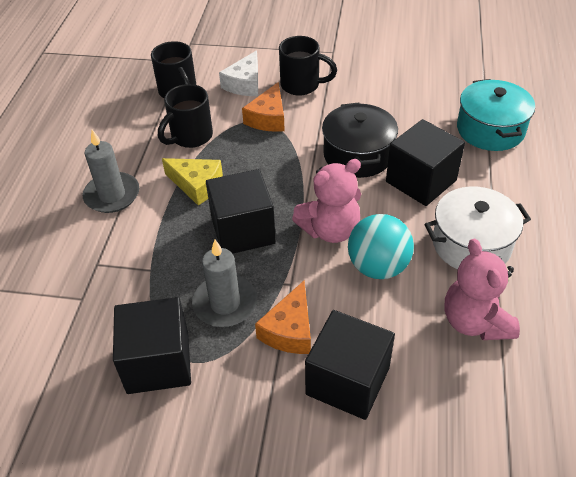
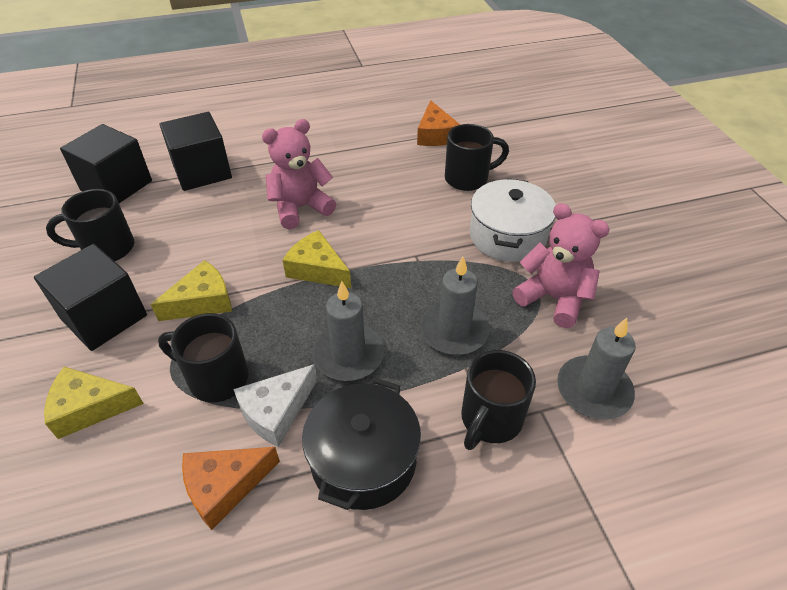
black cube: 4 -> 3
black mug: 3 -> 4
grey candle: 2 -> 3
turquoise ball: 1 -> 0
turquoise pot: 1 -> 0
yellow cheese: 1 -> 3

**Work instructions**:
The answer should be an exact restatement of every entry, with the pictures omitted.

**Solution to this problem**:
black cube: 4 -> 3
black mug: 3 -> 4
grey candle: 2 -> 3
turquoise ball: 1 -> 0
turquoise pot: 1 -> 0
yellow cheese: 1 -> 3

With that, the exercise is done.